_What the task requires_
The expected output is the data below, character for character, without its pictures.
»»
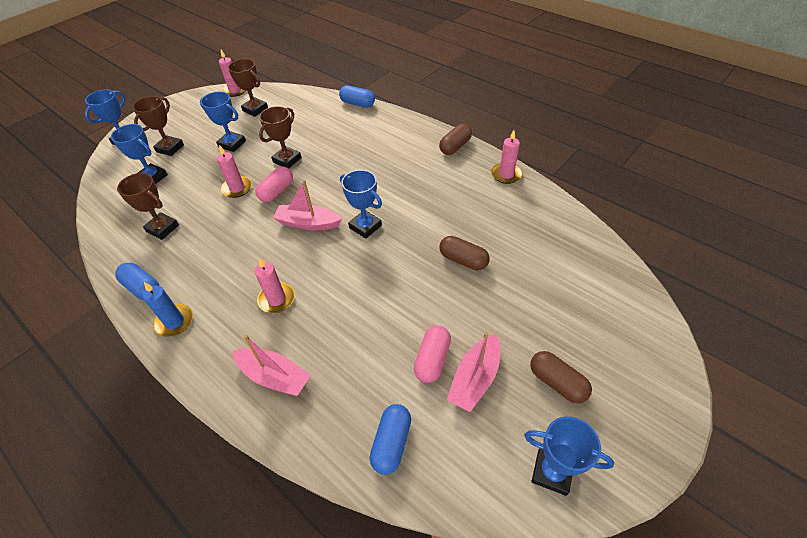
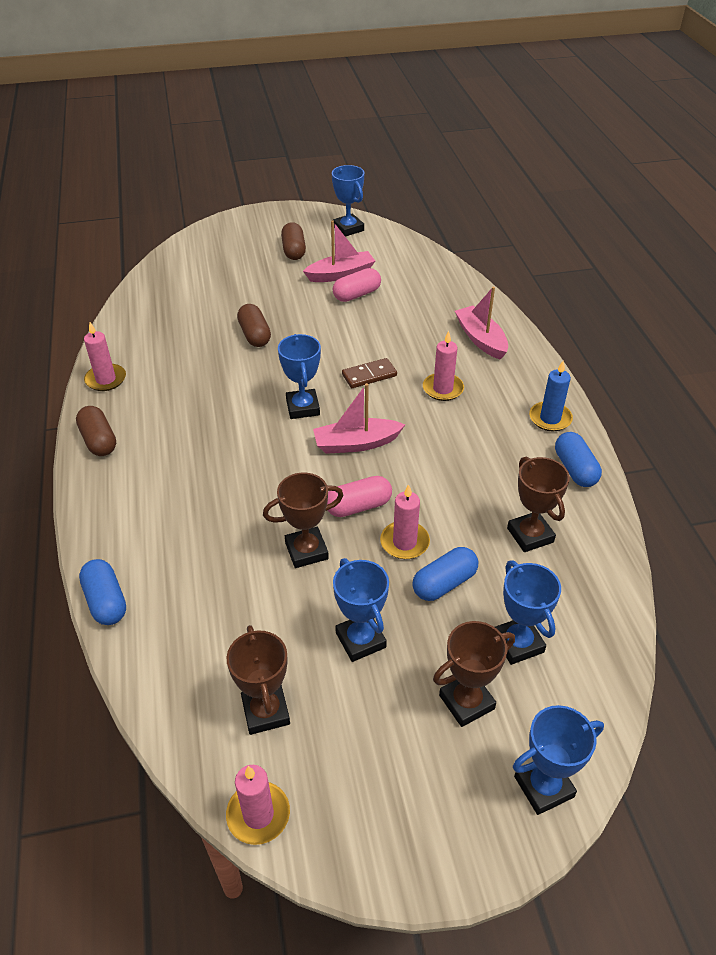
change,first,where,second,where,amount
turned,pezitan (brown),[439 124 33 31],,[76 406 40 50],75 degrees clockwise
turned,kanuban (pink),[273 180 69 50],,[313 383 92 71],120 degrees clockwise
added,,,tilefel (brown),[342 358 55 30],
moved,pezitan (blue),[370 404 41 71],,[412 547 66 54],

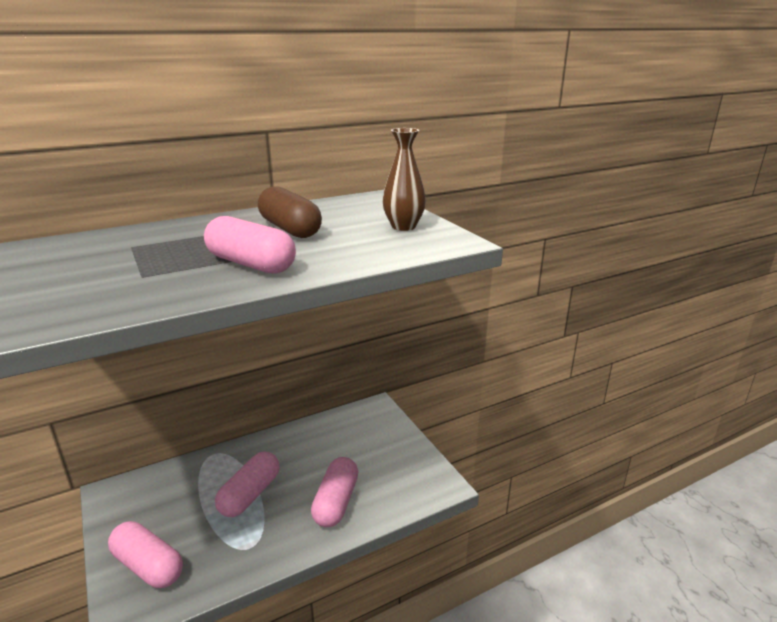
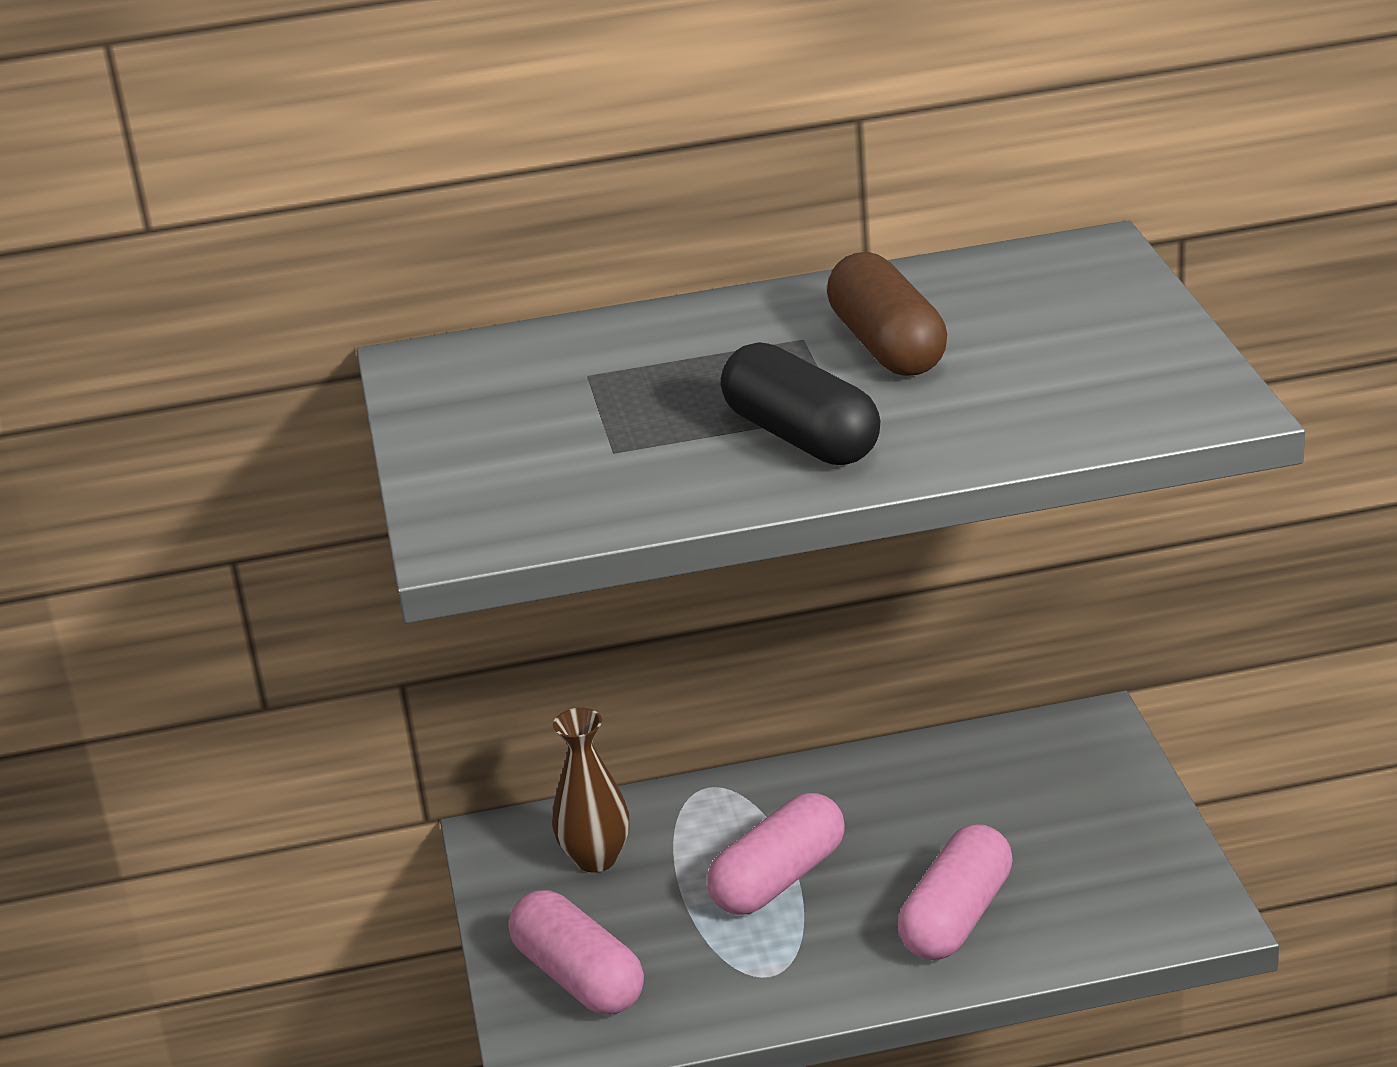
change,first,where,second,where,amount
moved,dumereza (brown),[382 128 44 103],,[552 708 77 164],
recoloured,pezitan (pink),[204 216 92 58],pezitan (black),[721 342 159 123],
««
_Output for this exercise_
change,first,where,second,where,amount
turned,pezitan (brown),[439 124 33 31],,[76 406 40 50],75 degrees clockwise
turned,kanuban (pink),[273 180 69 50],,[313 383 92 71],120 degrees clockwise
added,,,tilefel (brown),[342 358 55 30],
moved,pezitan (blue),[370 404 41 71],,[412 547 66 54],

change,first,where,second,where,amount
moved,dumereza (brown),[382 128 44 103],,[552 708 77 164],
recoloured,pezitan (pink),[204 216 92 58],pezitan (black),[721 342 159 123],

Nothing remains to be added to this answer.